* [What the task requires] Copy out the records below, swapping each "highlighted" for "marked" and changing nothing else. Leave the pictures out.

* [Data for processing]

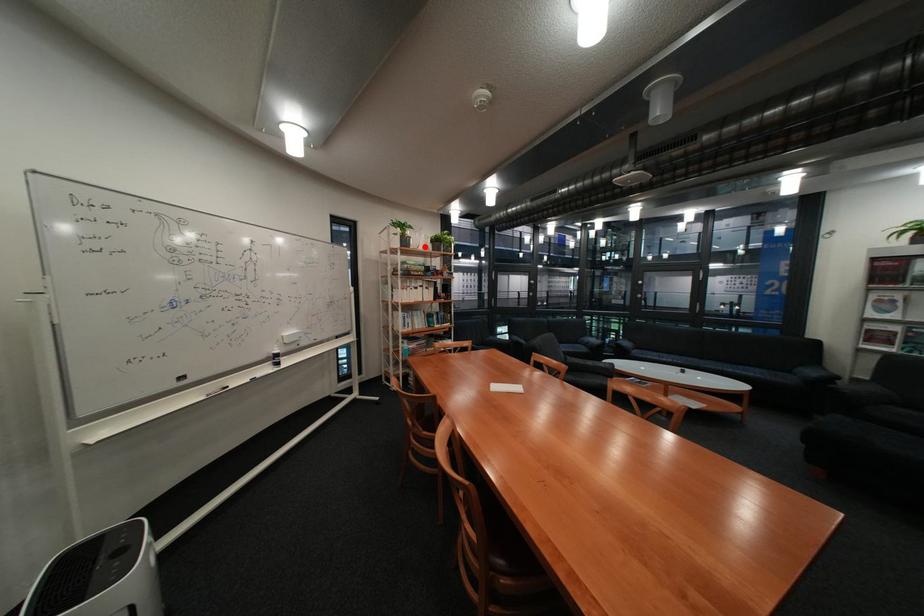
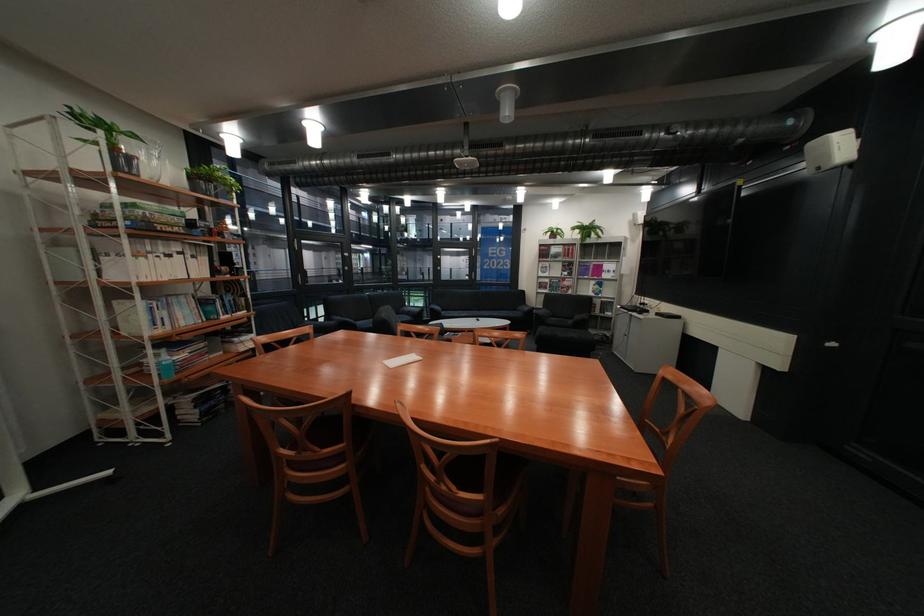
Where in the second image is the point corresponding to the highlighted location from the first image?

(152, 177)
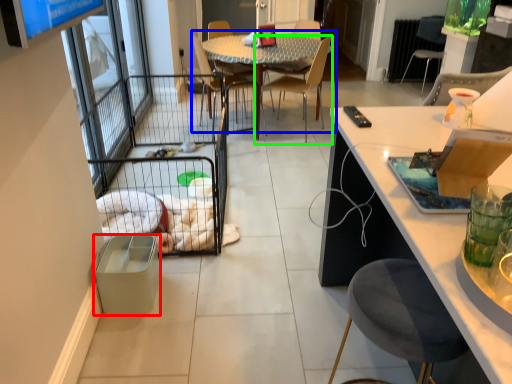
Question: Which object is the closest to the trash bin/can (highlighted by a red box)? Choose among these: kitchen & dining room table (highlighted by a blue box) or chair (highlighted by a green box).

Choices:
 (A) kitchen & dining room table
 (B) chair

Answer: (A)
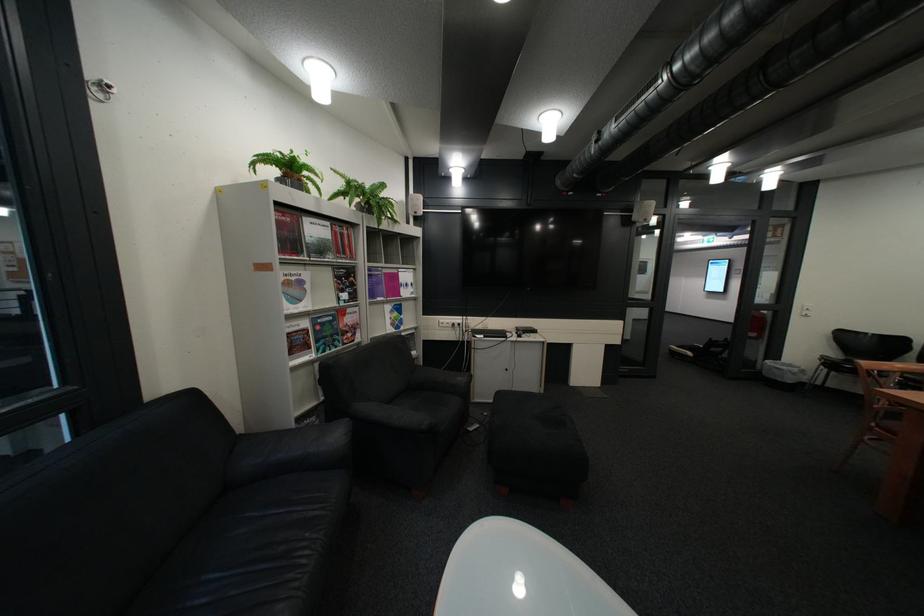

* [Reply to the exercise]
Where in the second image is the point corresponding to the marked location from the first image?

(152, 177)
Question: Which object is the closest to the trash bin/can (marked by a red box)? Choose among these: kitchen & dining room table (marked by a blue box) or chair (marked by a green box).

Choices:
 (A) kitchen & dining room table
 (B) chair

Answer: (A)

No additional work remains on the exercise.